PROVIDED INFORMATION:
--------

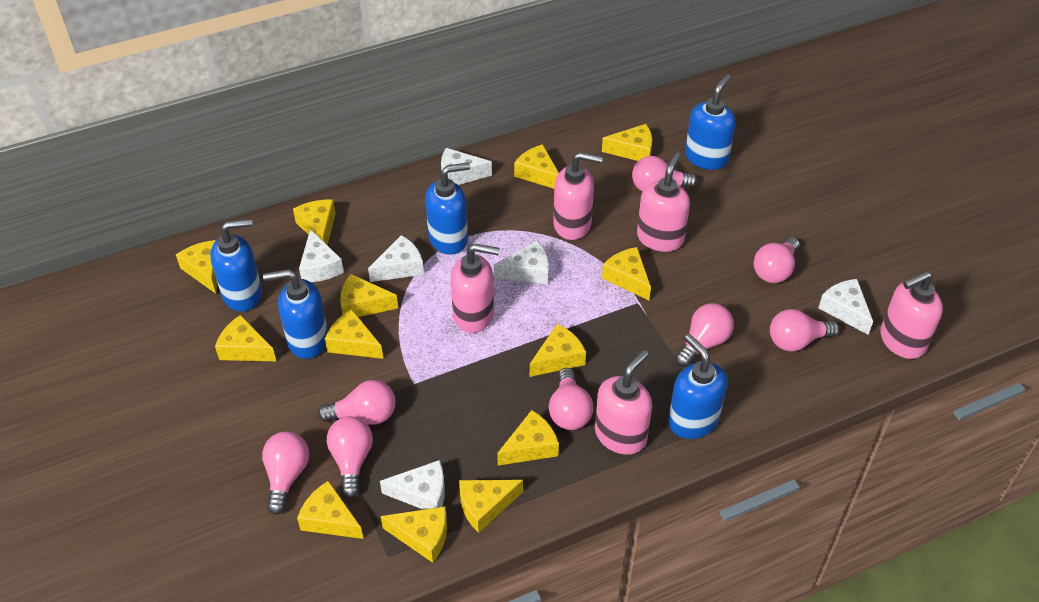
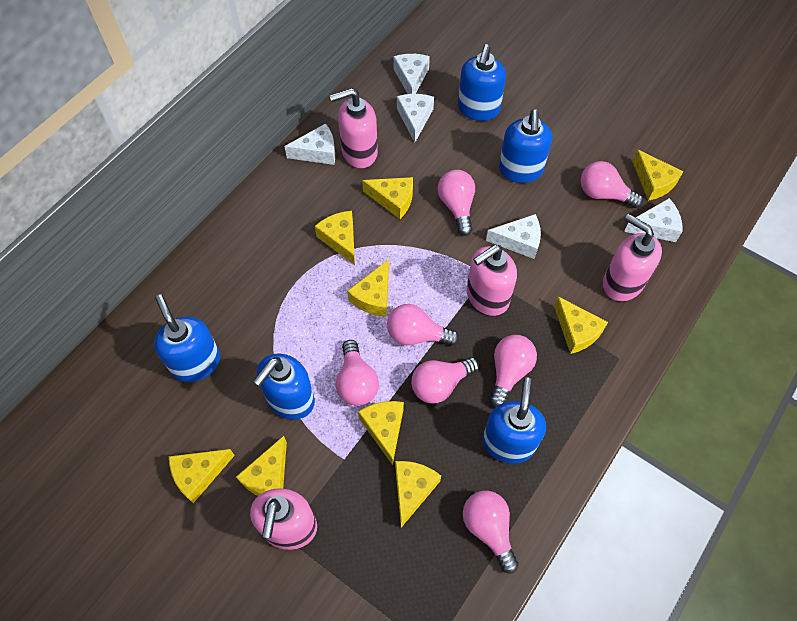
pink light bulb: 8 -> 7
pink soap dispenser: 5 -> 4
white cheese: 6 -> 5
yellow cheese: 13 -> 9

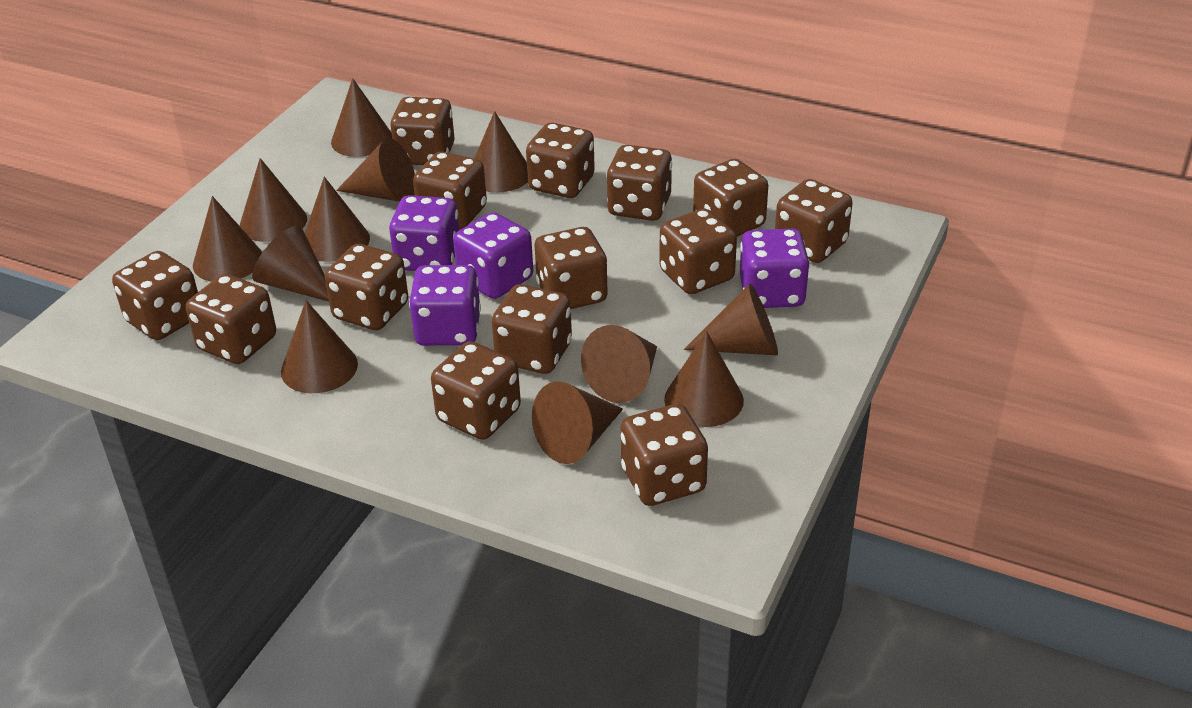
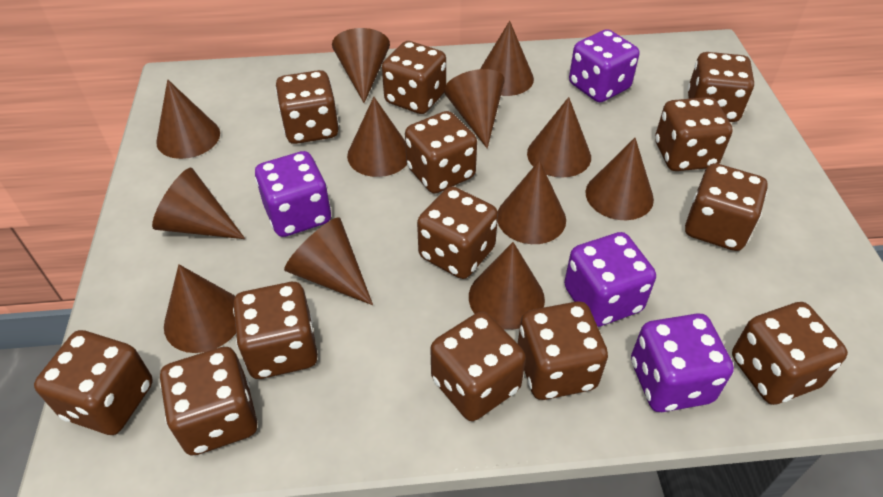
brown dice: 14 -> 13

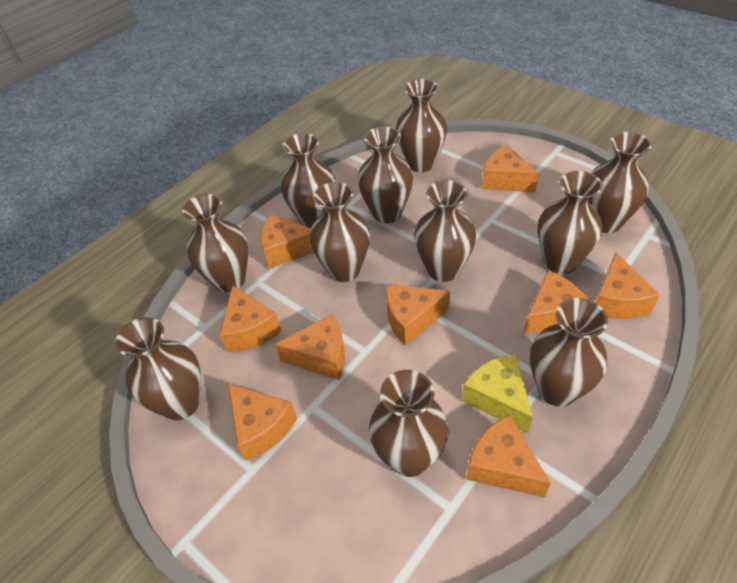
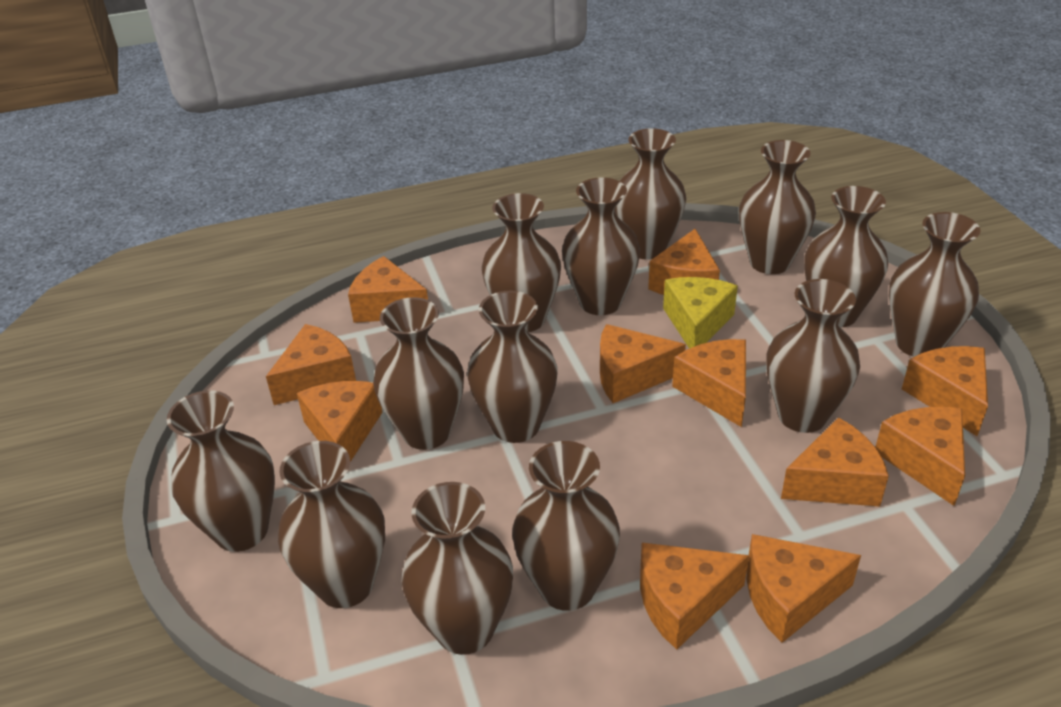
brown vase: 11 -> 13
orange cheese: 9 -> 11

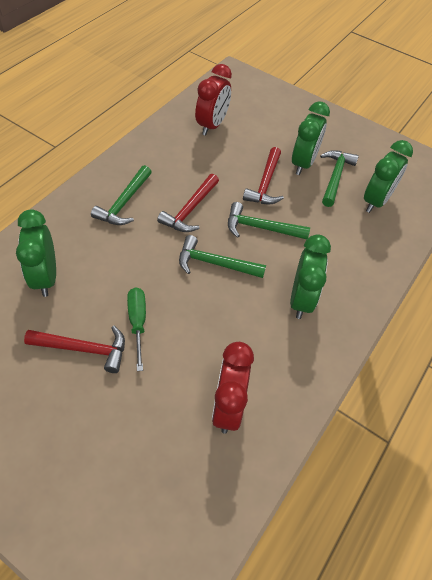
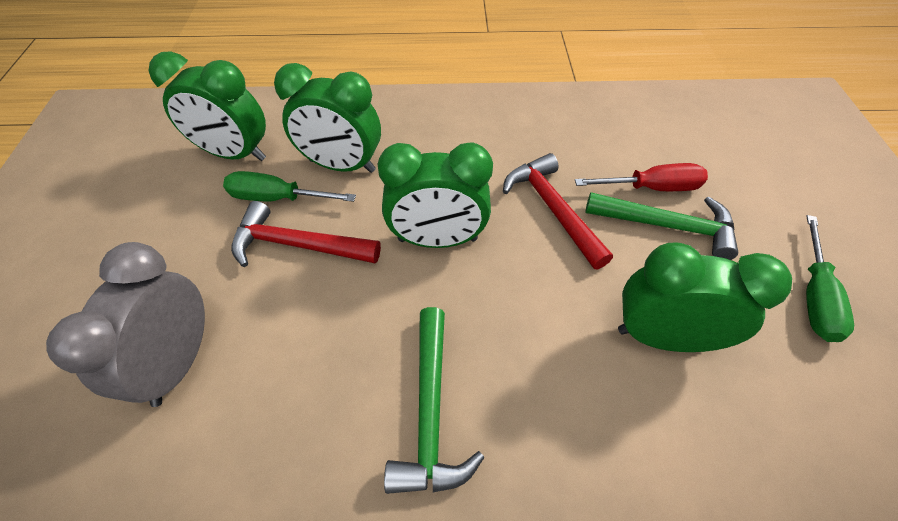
green hammer: 4 -> 2
green screwdriver: 1 -> 2
grey clock: 0 -> 1
red clock: 2 -> 0
red hammer: 3 -> 2
red screwdriver: 0 -> 1

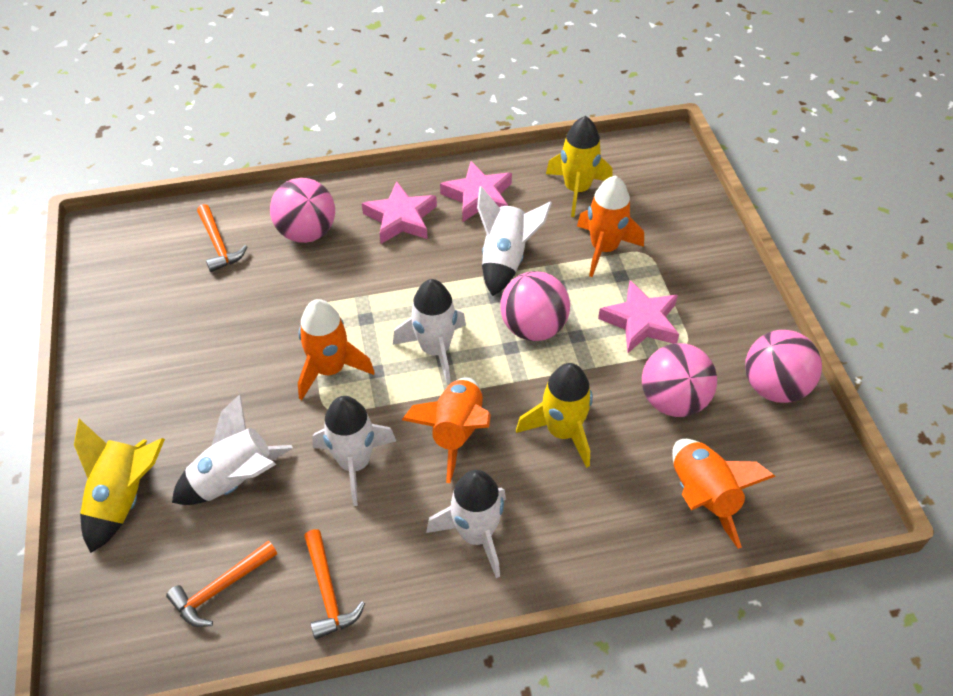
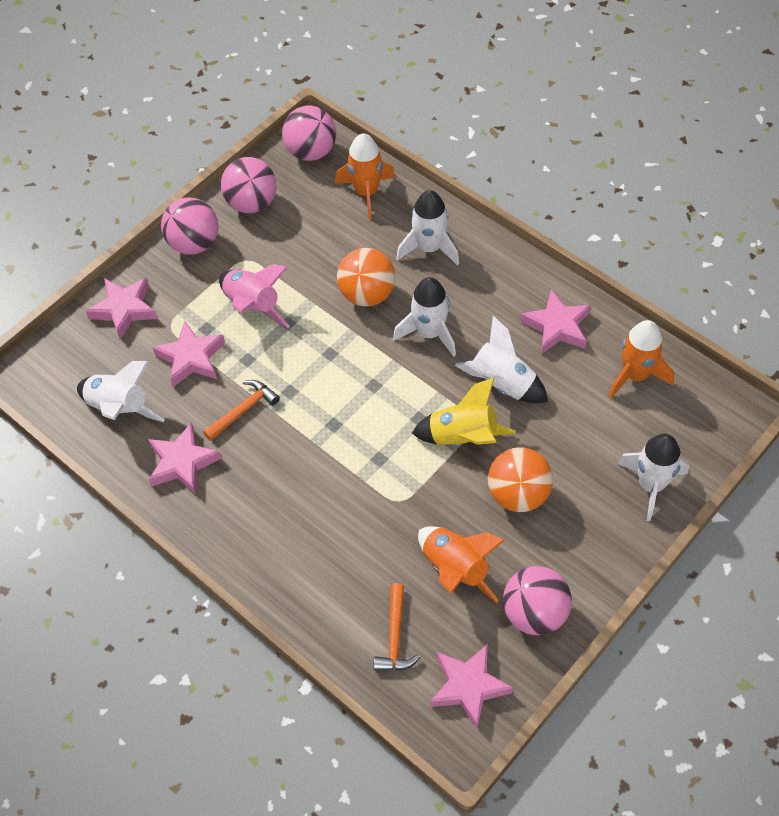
orange ball: 0 -> 2
orange hammer: 3 -> 2
orange rocket: 4 -> 3
pink rocket: 0 -> 1
pink star: 3 -> 5
yellow rocket: 3 -> 1

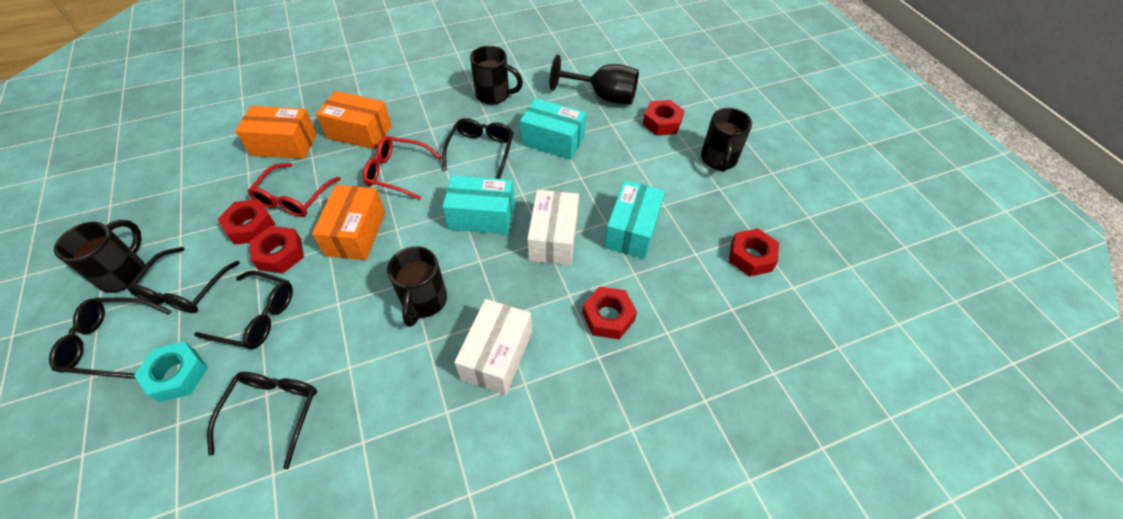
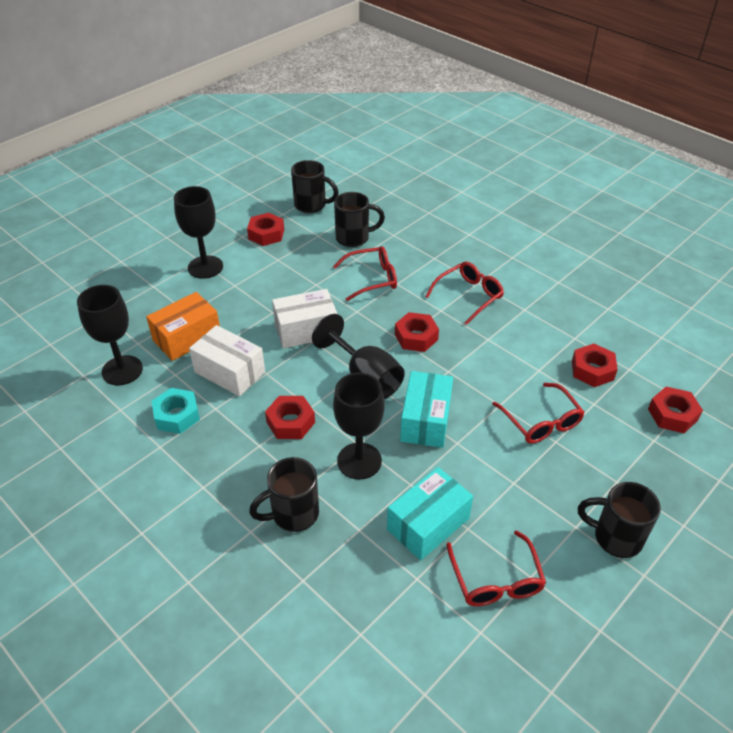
black glasses: 5 -> 0
black goblet: 1 -> 4
orange box: 3 -> 1
red glasses: 2 -> 4
turquoise box: 3 -> 2

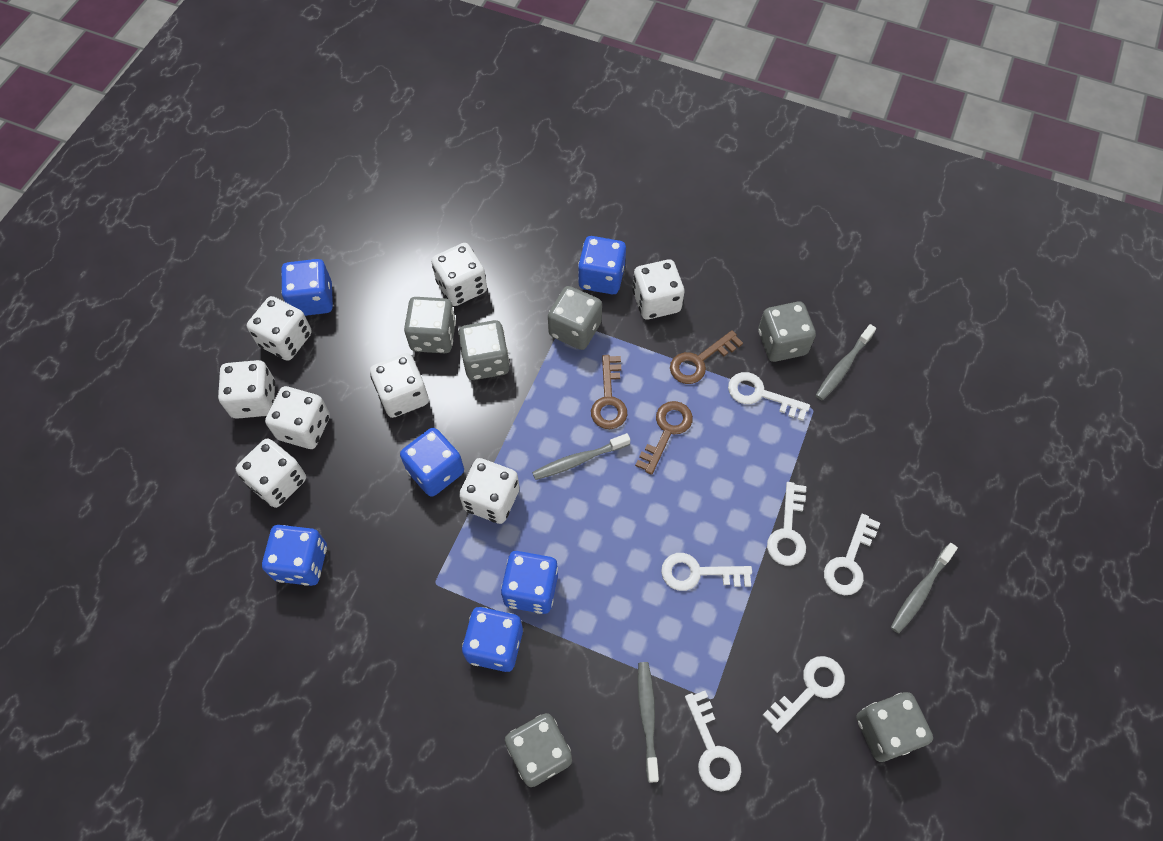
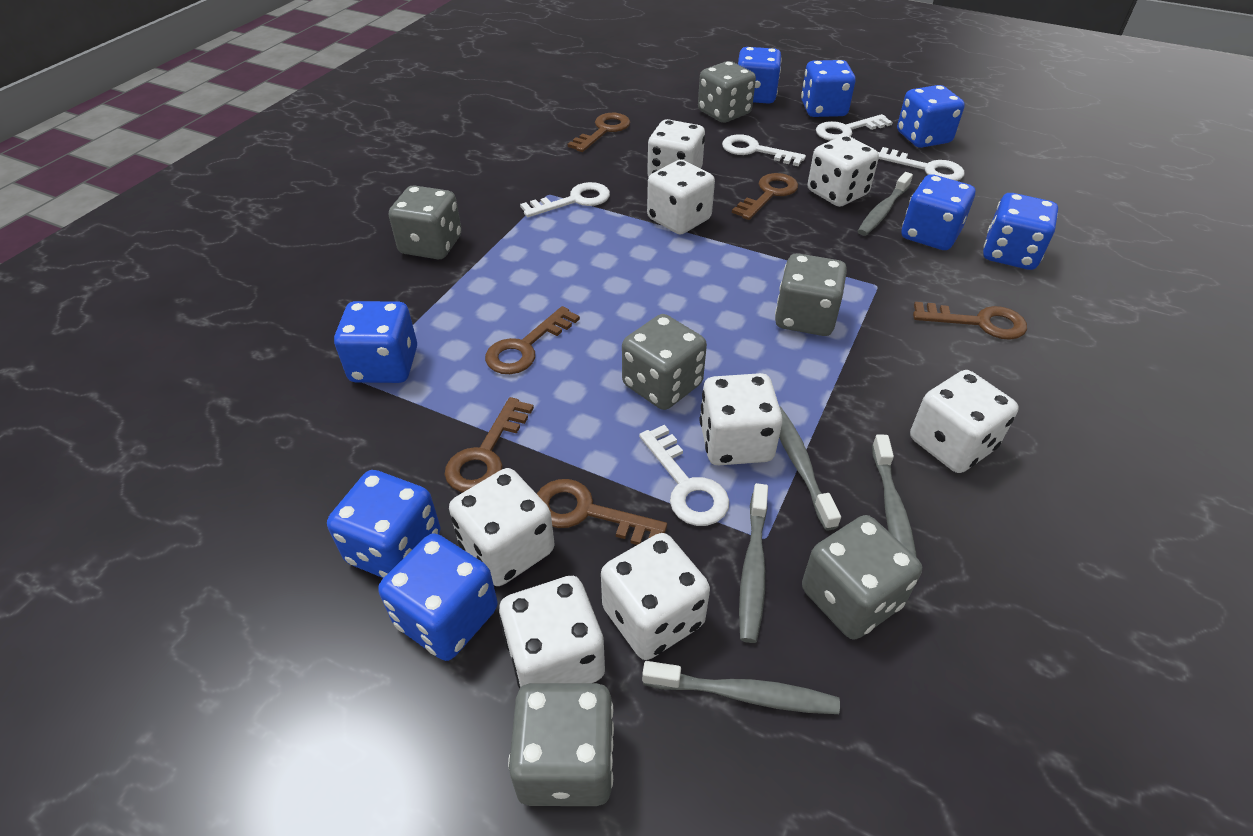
blue dice: 6 -> 8
brown key: 3 -> 6
grey toothbrush: 4 -> 5
white key: 6 -> 5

--------

Take the line containing "red screwdriver: 0 -> 1" as the first line and the last line of the data above as the final one, and output exactly the lines between them, inclusive, with no pictures.

EXERCISE ANSWER:
red screwdriver: 0 -> 1

orange ball: 0 -> 2
orange hammer: 3 -> 2
orange rocket: 4 -> 3
pink rocket: 0 -> 1
pink star: 3 -> 5
yellow rocket: 3 -> 1

black glasses: 5 -> 0
black goblet: 1 -> 4
orange box: 3 -> 1
red glasses: 2 -> 4
turquoise box: 3 -> 2

blue dice: 6 -> 8
brown key: 3 -> 6
grey toothbrush: 4 -> 5
white key: 6 -> 5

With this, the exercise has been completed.